Task |
Every line from the one with "(170, 344) = (224, 280): orange" through the final line of the entries below should be returned exactly; leave out all other lines.
____________
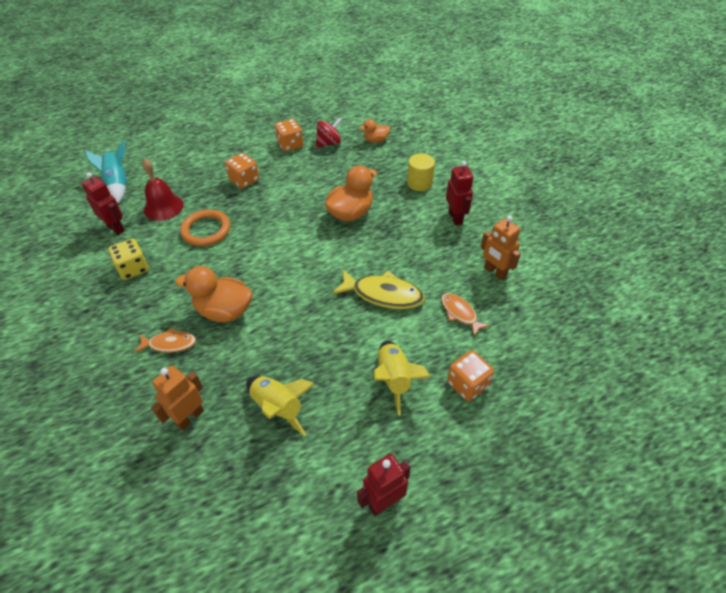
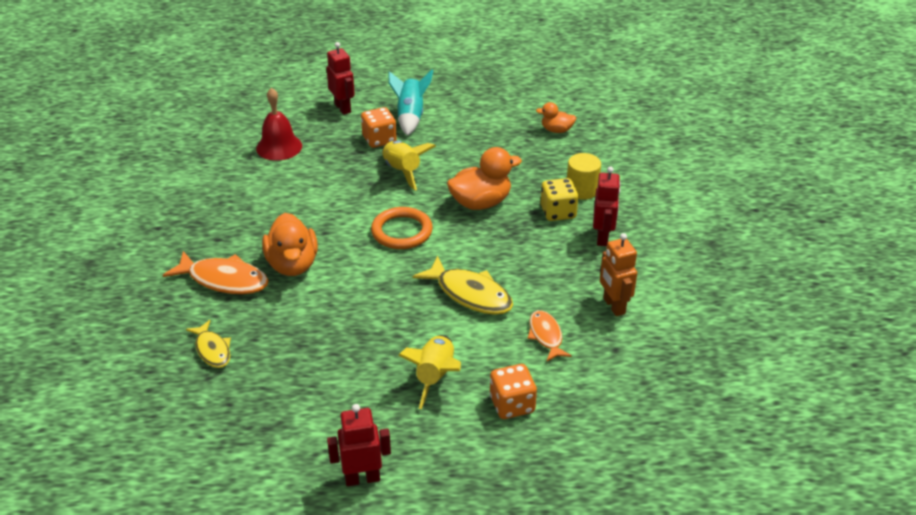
camera: 20 degrees right, 10 degrees down
(116, 228) = (221, 156): red robot -> red robot (343, 108)
(118, 184) = (242, 113): turquoise rocket -> turquoise rocket (410, 117)
(133, 269) = (220, 200): yellow dice -> yellow dice (558, 212)
(170, 344) = (224, 280): orange fish -> orange fish, size x1.63
(189, 417) = (212, 350): orange robot -> yellow fish
(206, 230) = (312, 181): orange ring -> orange ring (402, 231)
(224, 311) = (292, 264): orange duck -> orange duck turned 135 degrees counterclockwise
(278, 407) = (302, 367): yellow rocket -> yellow rocket (402, 171)
(290, 145) = (451, 113): orange dice -> none
(329, 143) = (498, 121): red spinning top -> none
____________
Response box |
(170, 344) = (224, 280): orange fish -> orange fish, size x1.63
(189, 417) = (212, 350): orange robot -> yellow fish
(206, 230) = (312, 181): orange ring -> orange ring (402, 231)
(224, 311) = (292, 264): orange duck -> orange duck turned 135 degrees counterclockwise
(278, 407) = (302, 367): yellow rocket -> yellow rocket (402, 171)
(290, 145) = (451, 113): orange dice -> none
(329, 143) = (498, 121): red spinning top -> none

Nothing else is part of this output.